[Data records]
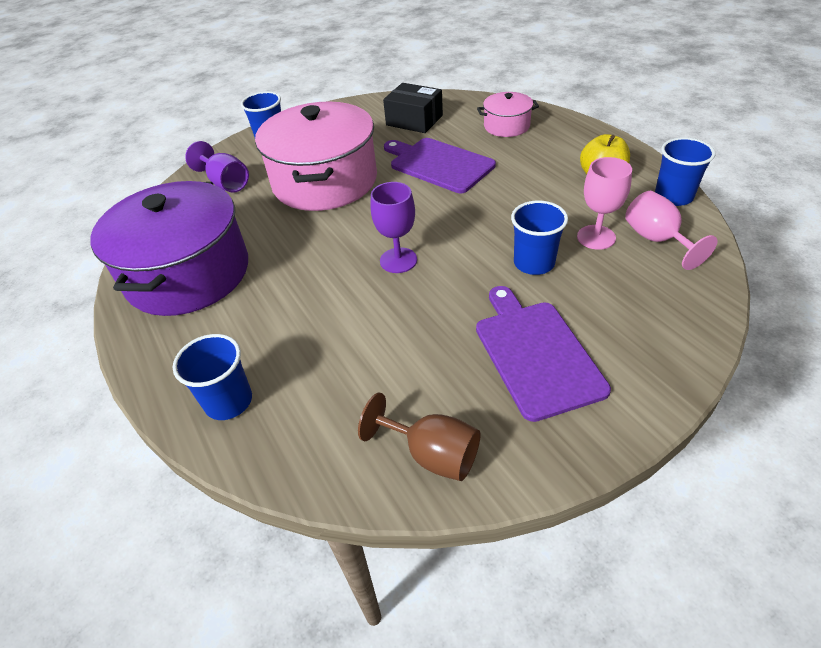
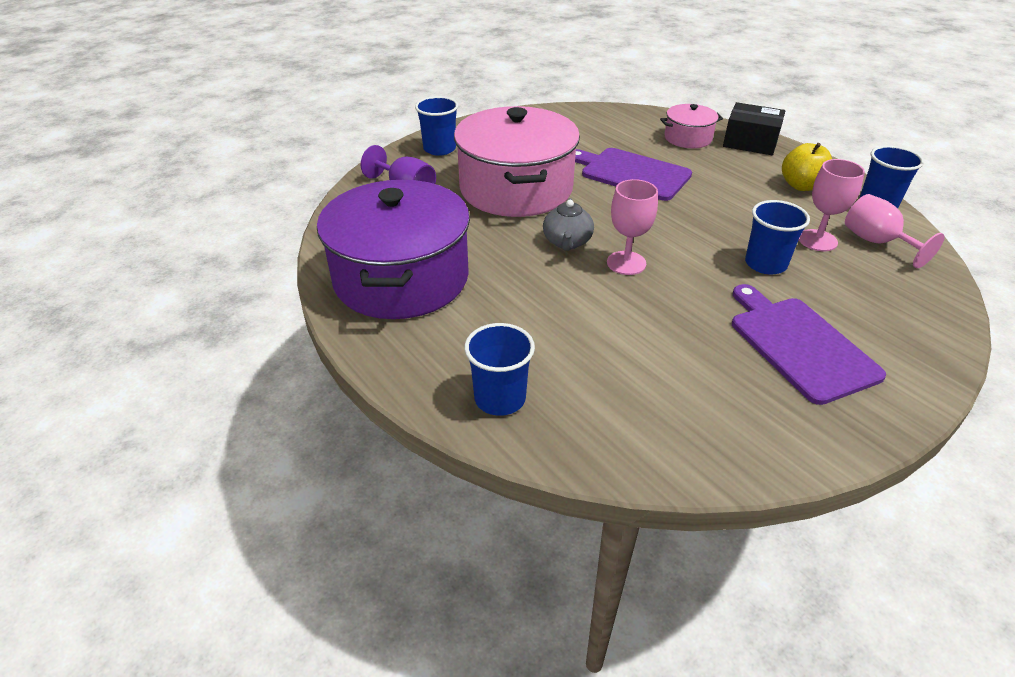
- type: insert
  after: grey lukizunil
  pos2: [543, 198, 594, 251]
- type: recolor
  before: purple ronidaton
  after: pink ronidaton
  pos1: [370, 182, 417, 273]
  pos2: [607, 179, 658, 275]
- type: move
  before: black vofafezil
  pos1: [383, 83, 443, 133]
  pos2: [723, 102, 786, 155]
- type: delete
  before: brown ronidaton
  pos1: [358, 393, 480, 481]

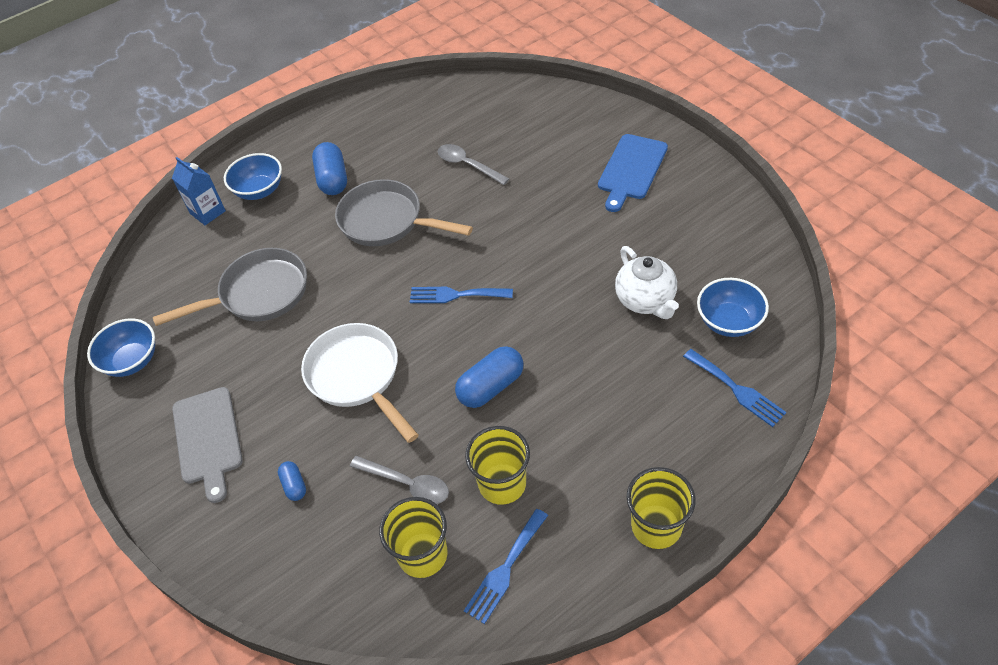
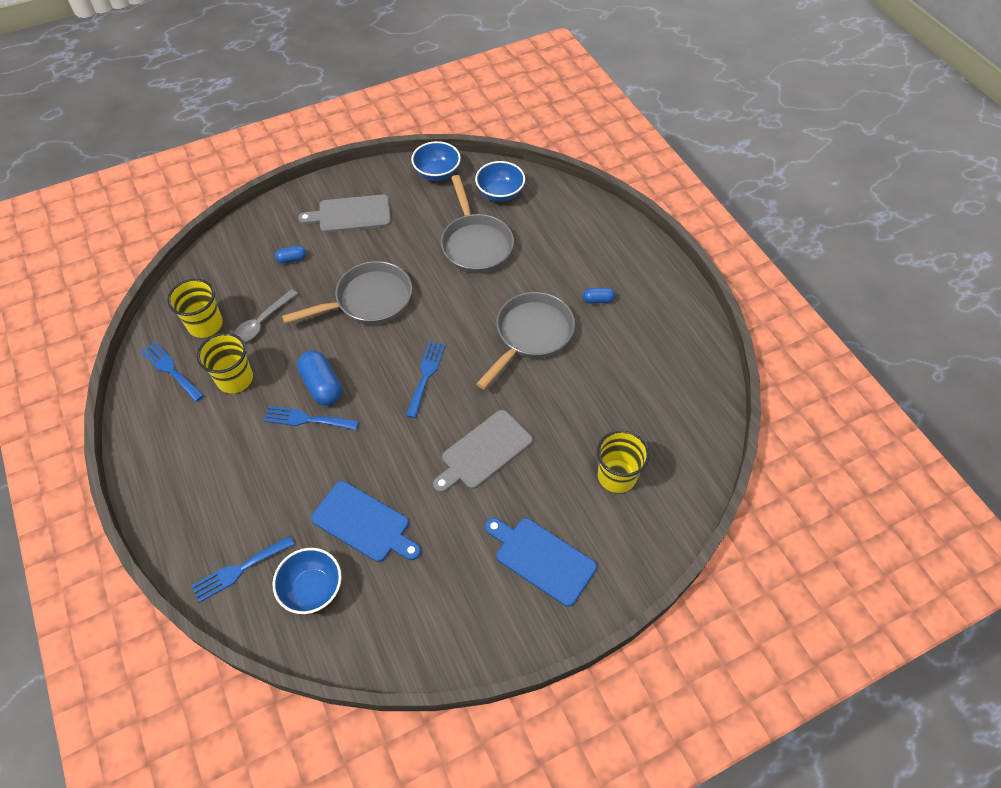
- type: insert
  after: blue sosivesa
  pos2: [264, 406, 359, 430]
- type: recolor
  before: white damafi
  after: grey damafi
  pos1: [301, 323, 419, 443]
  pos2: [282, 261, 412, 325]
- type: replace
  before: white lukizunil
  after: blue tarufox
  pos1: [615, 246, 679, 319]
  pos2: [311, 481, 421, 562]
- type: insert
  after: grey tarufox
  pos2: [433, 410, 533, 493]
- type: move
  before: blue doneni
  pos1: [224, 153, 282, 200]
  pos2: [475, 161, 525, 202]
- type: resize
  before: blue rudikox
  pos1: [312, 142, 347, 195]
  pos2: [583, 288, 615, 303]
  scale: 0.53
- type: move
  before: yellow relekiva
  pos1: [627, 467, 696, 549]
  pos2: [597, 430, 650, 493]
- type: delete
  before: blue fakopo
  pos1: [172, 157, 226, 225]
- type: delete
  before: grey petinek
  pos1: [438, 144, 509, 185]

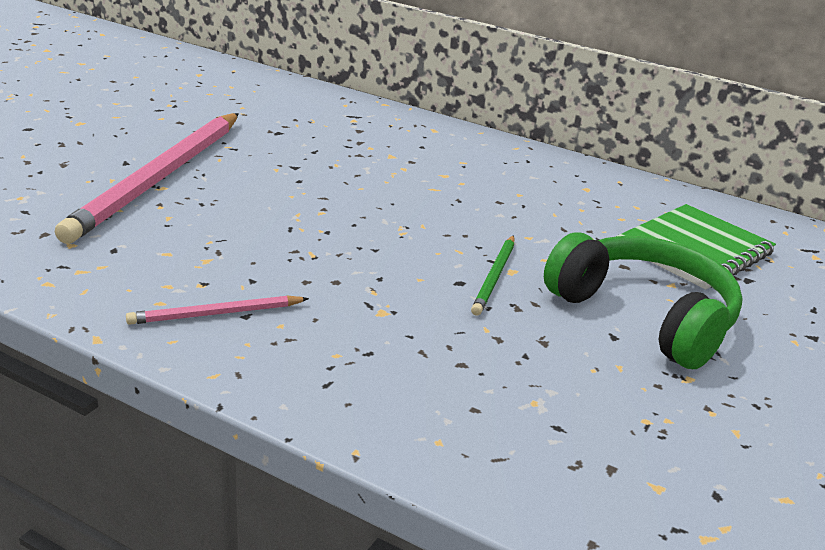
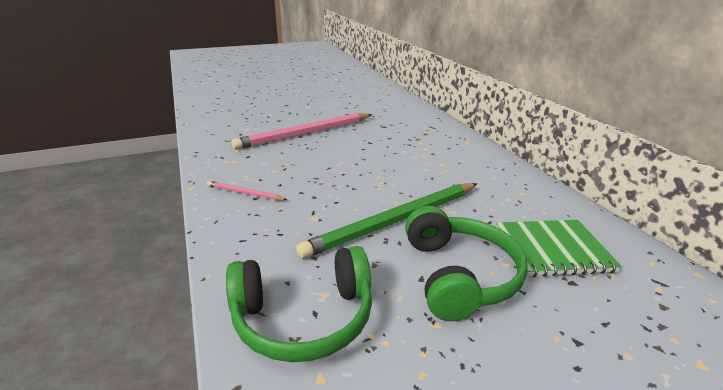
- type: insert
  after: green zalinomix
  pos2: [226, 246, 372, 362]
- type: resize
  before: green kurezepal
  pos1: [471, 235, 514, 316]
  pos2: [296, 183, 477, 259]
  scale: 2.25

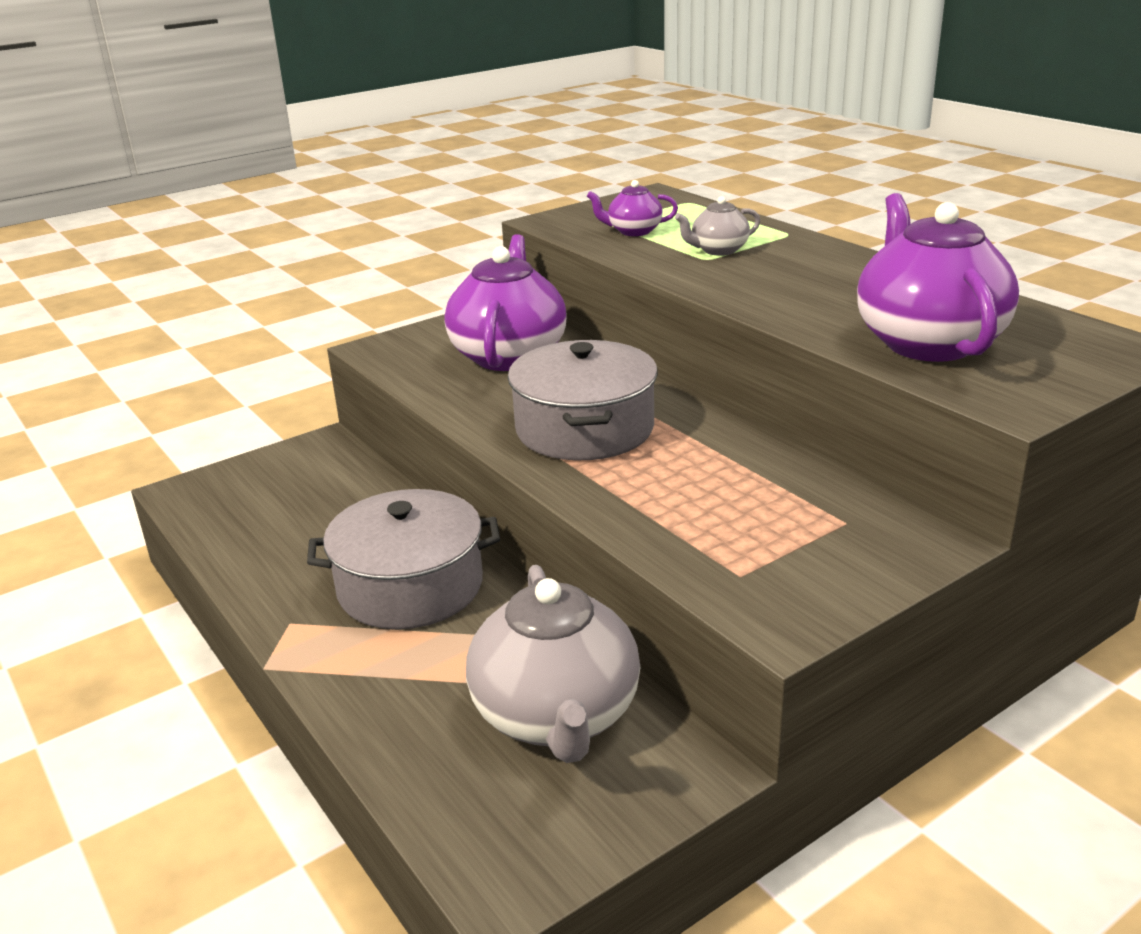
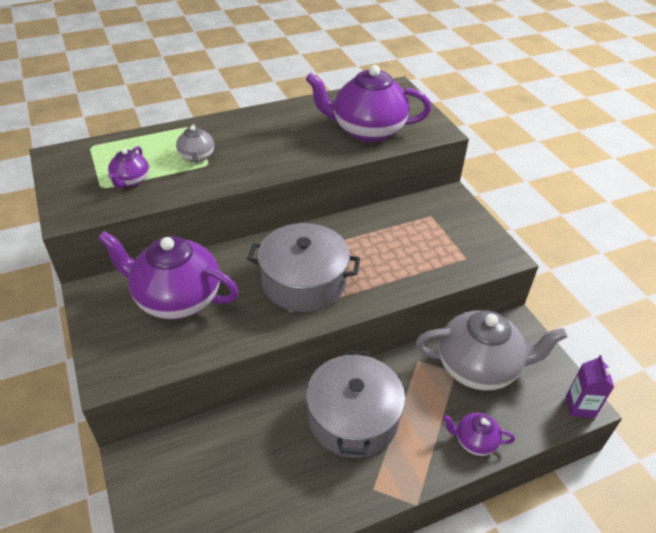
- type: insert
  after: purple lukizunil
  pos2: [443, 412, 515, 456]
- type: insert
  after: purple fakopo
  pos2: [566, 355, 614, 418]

• What the task asks: Read through the records above and copy the lines that contain "ronidaton".

• Response area:
  before: purple ronidaton
  after: pink ronidaton
  before: brown ronidaton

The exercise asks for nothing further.